-- ABOUT THIS EXERCISE --
When you reach the line that contains "purple pan: 0 -> 1", give it back exactly along with each line after it to the end of the entries; skip any pictures.

(Recorded data)
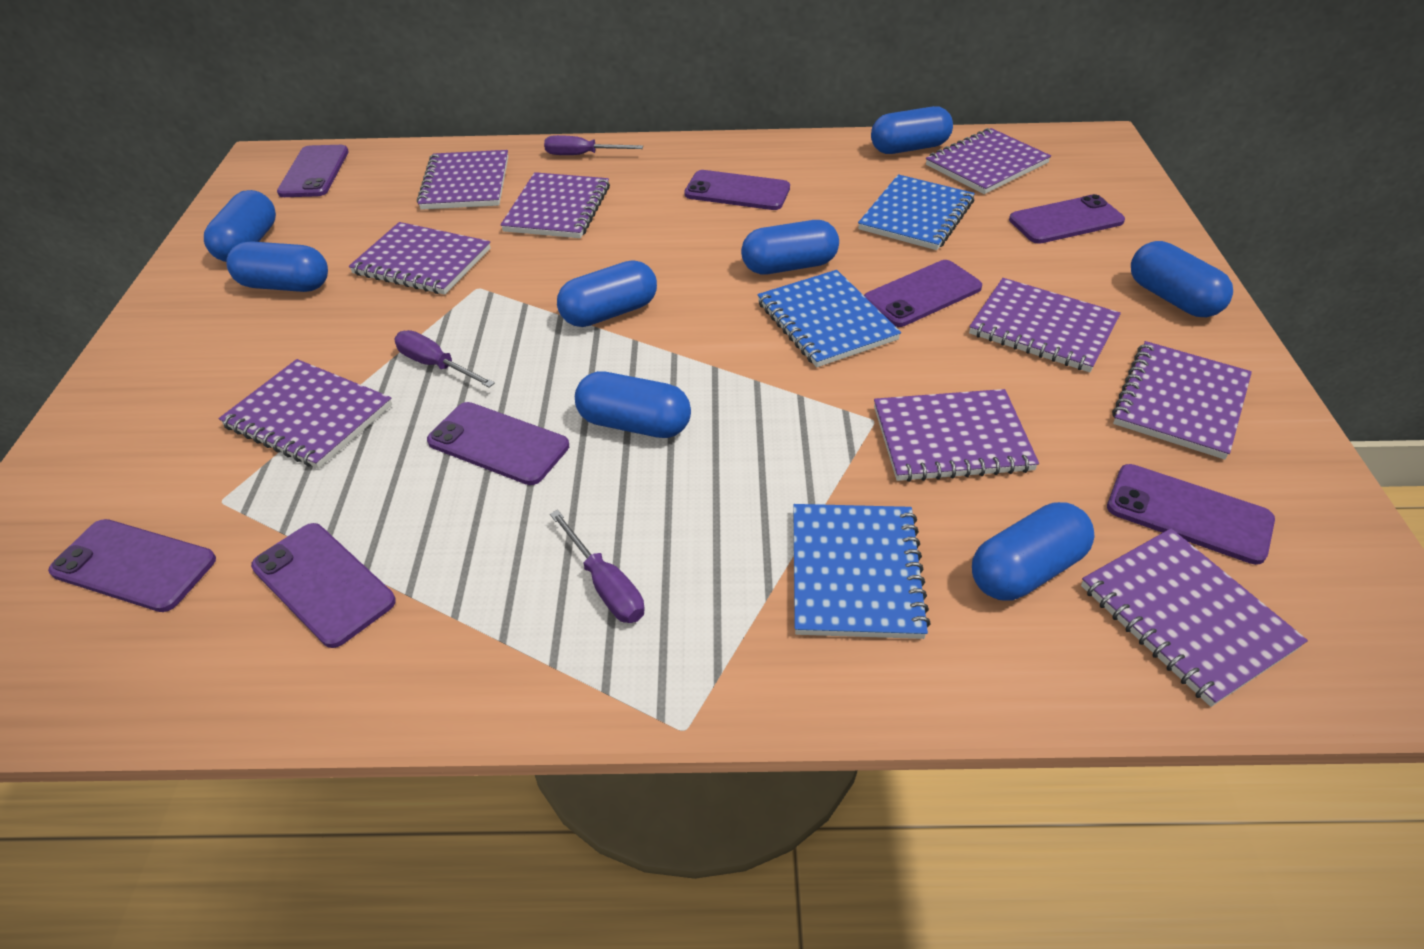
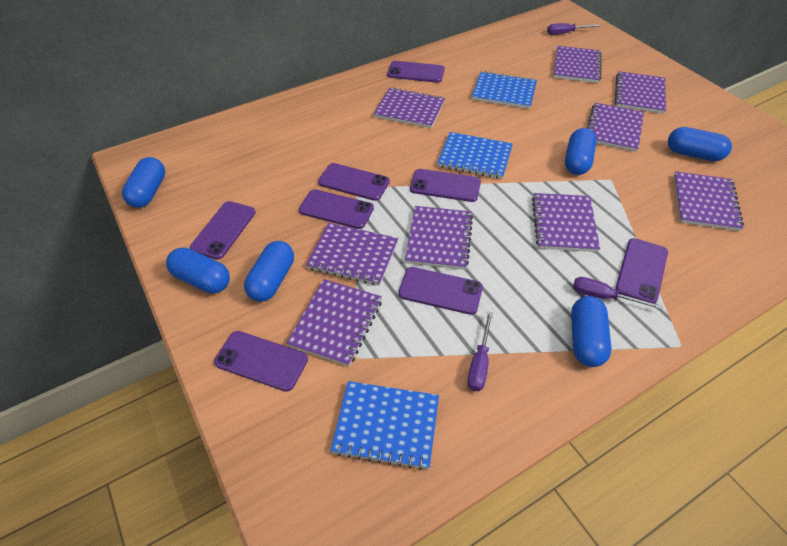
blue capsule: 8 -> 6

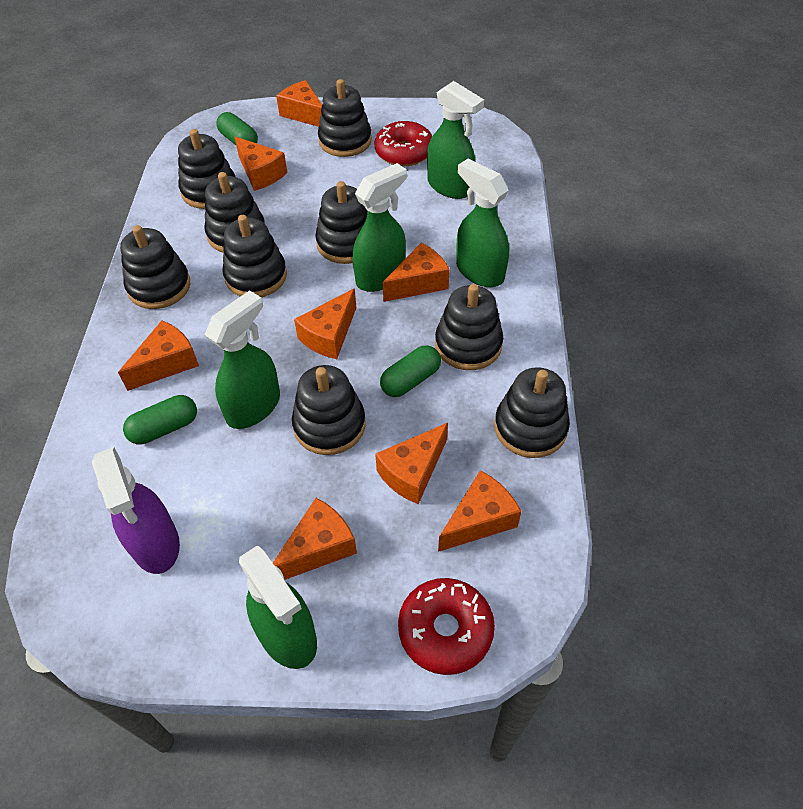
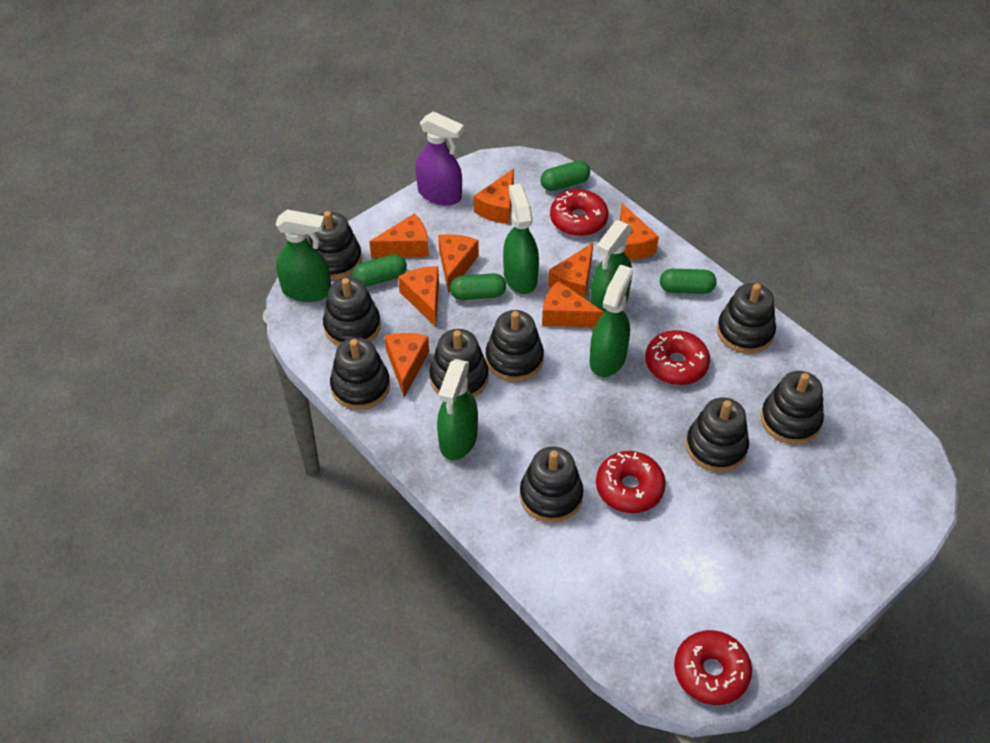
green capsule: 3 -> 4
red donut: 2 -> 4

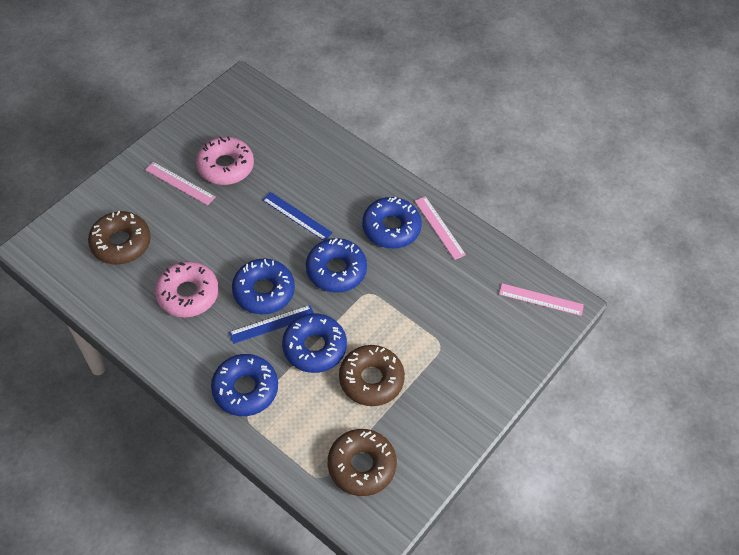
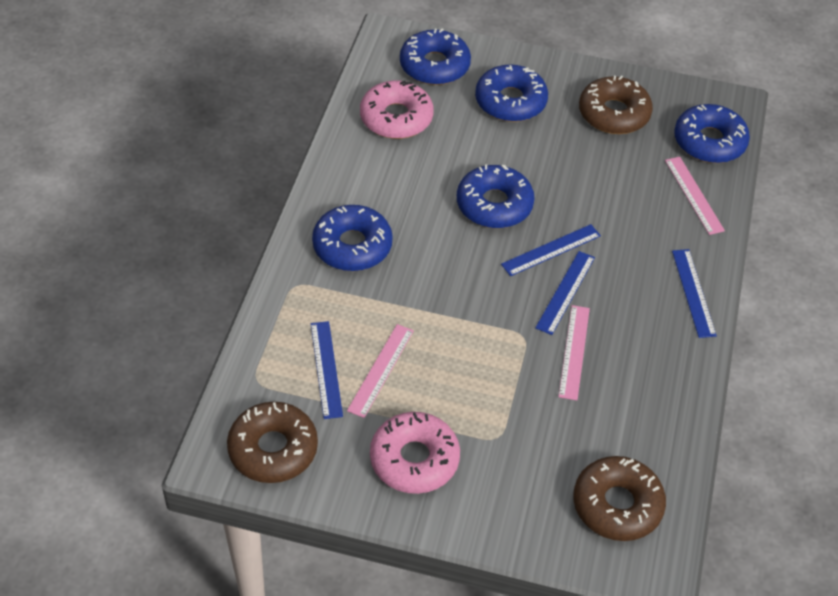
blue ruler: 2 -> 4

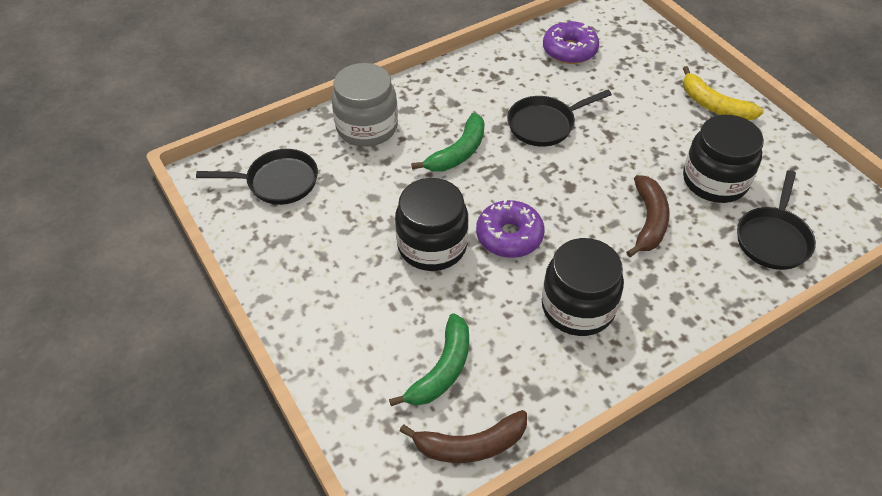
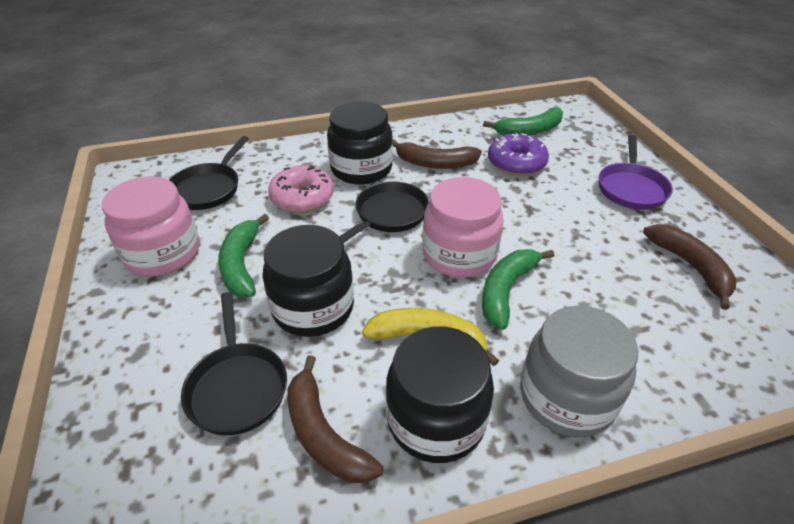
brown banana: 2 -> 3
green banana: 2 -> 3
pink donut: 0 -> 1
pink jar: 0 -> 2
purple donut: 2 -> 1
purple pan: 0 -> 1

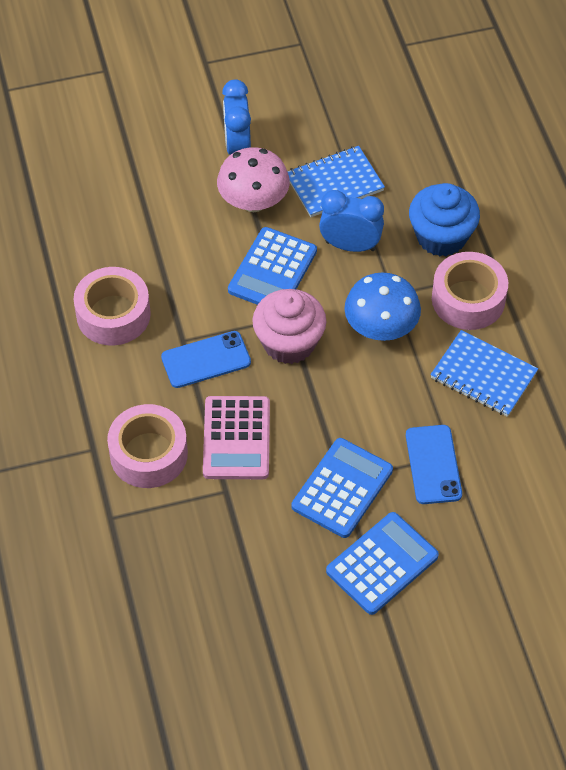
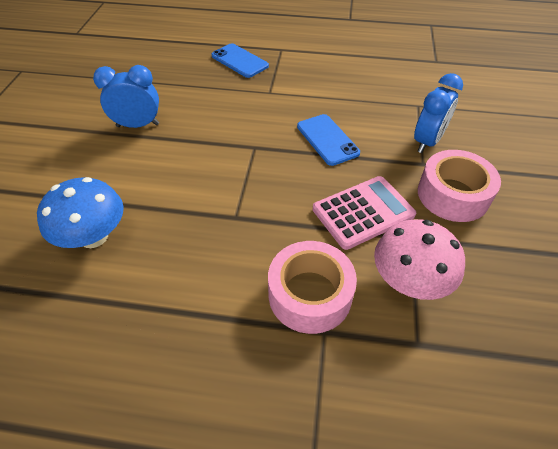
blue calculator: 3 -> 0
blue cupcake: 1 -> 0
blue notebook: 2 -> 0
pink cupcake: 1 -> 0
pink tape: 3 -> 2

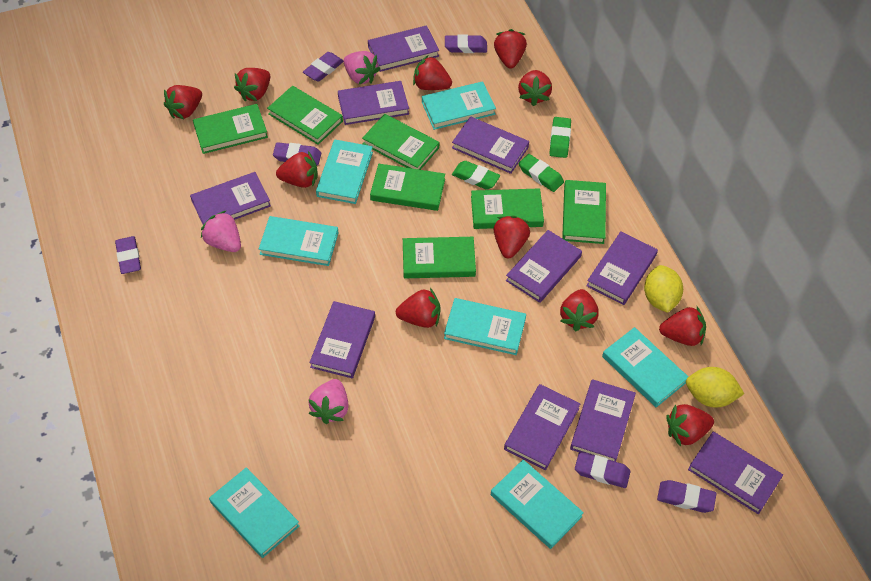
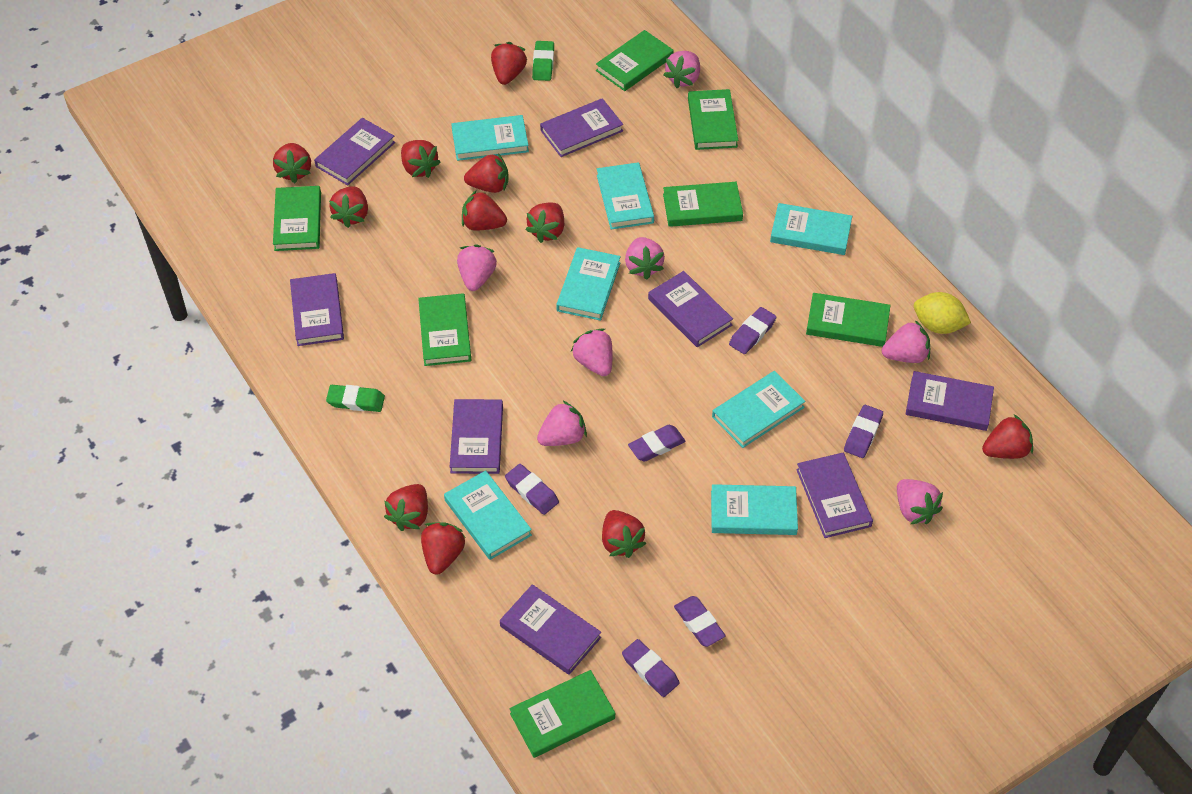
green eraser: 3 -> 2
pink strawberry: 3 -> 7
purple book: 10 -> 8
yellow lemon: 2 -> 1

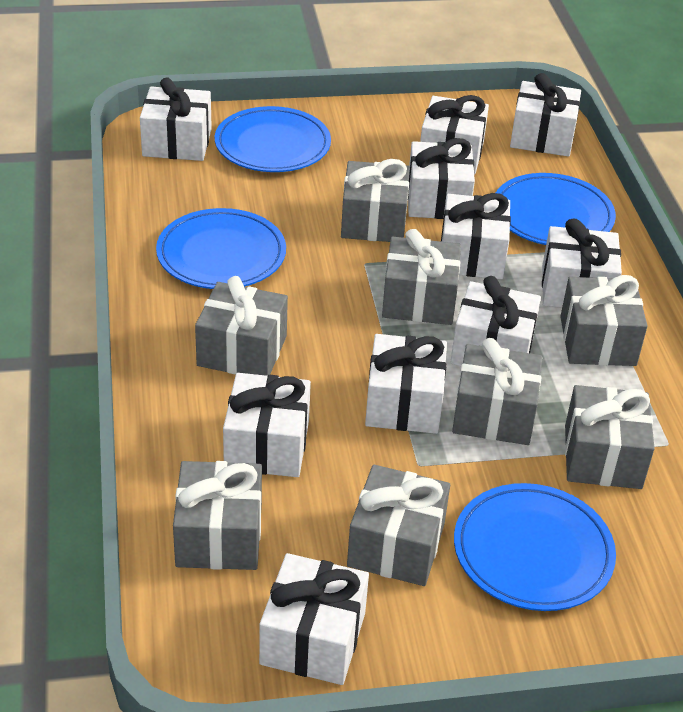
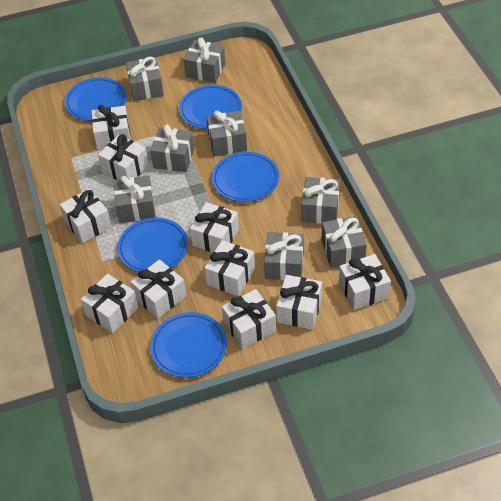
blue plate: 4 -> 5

-- YOUR RESPONSE --
purple pan: 0 -> 1

blue calculator: 3 -> 0
blue cupcake: 1 -> 0
blue notebook: 2 -> 0
pink cupcake: 1 -> 0
pink tape: 3 -> 2

green eraser: 3 -> 2
pink strawberry: 3 -> 7
purple book: 10 -> 8
yellow lemon: 2 -> 1

blue plate: 4 -> 5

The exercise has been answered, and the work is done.